> **The problem**
Write only the number of lines in the data that include the word "plate".

> **Supplied information**
....

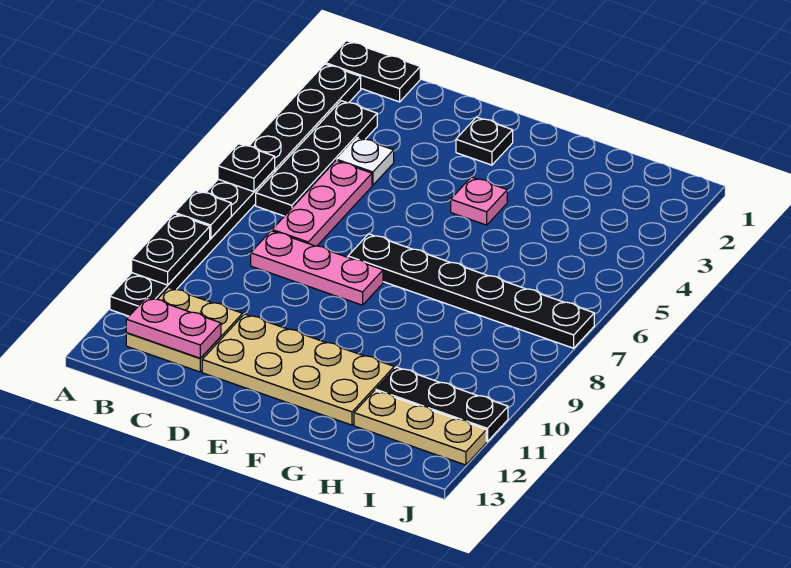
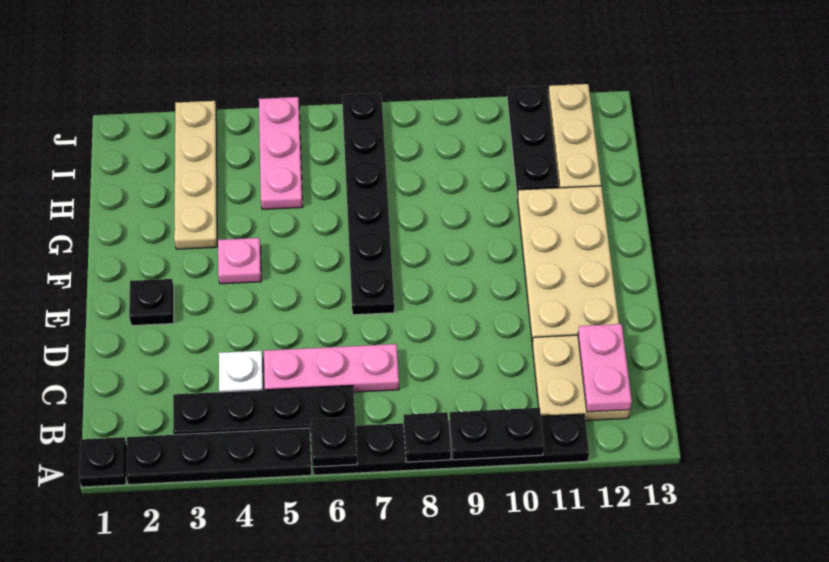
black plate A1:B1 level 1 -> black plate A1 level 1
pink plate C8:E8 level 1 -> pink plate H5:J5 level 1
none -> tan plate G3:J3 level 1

....

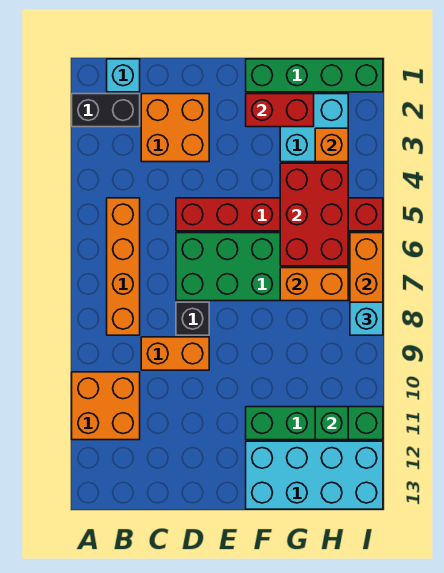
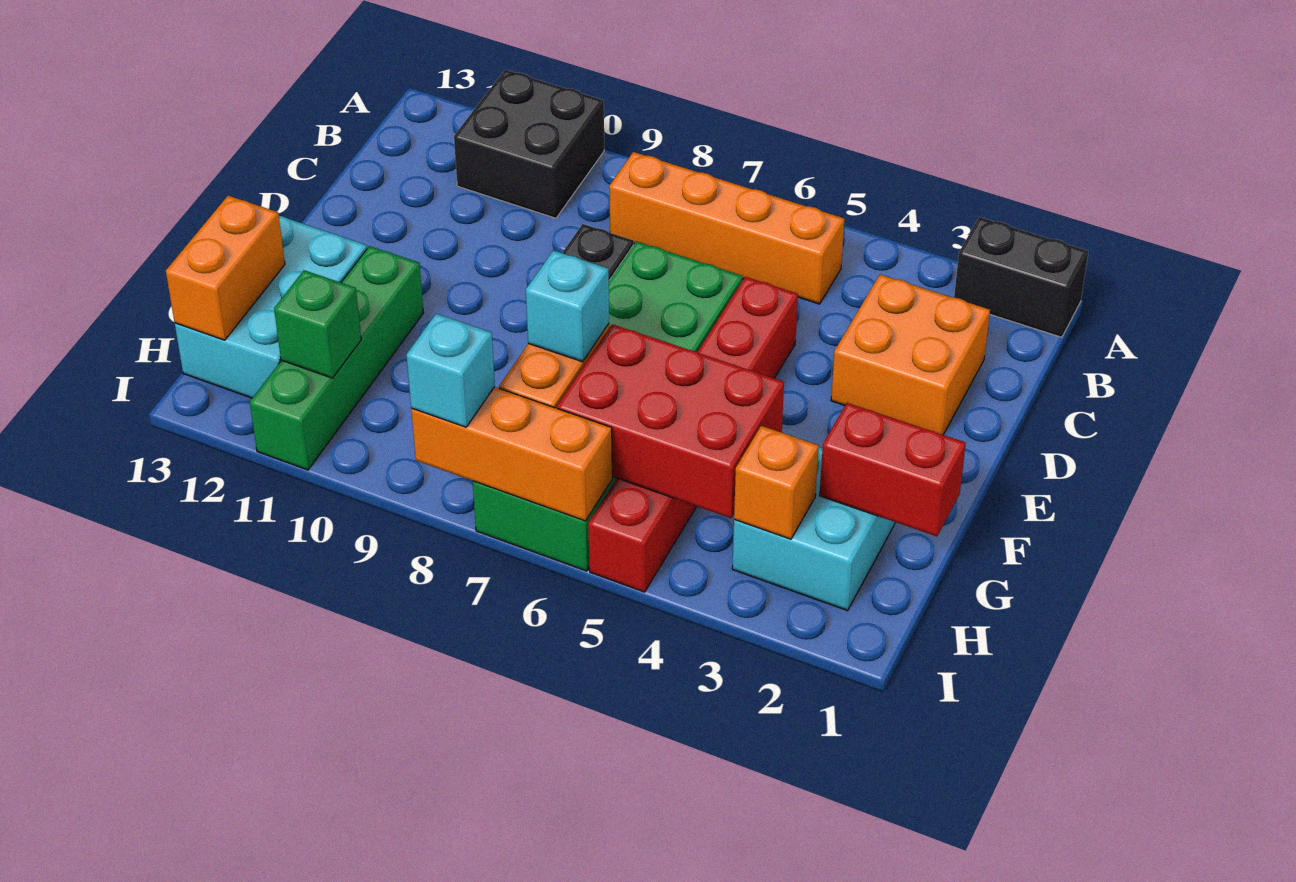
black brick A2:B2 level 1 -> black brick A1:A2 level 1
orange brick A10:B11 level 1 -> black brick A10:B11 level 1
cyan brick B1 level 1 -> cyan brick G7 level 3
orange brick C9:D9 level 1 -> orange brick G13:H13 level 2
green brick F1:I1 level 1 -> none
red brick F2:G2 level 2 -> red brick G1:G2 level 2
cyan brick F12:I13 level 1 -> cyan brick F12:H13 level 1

....

> **Answer section**
3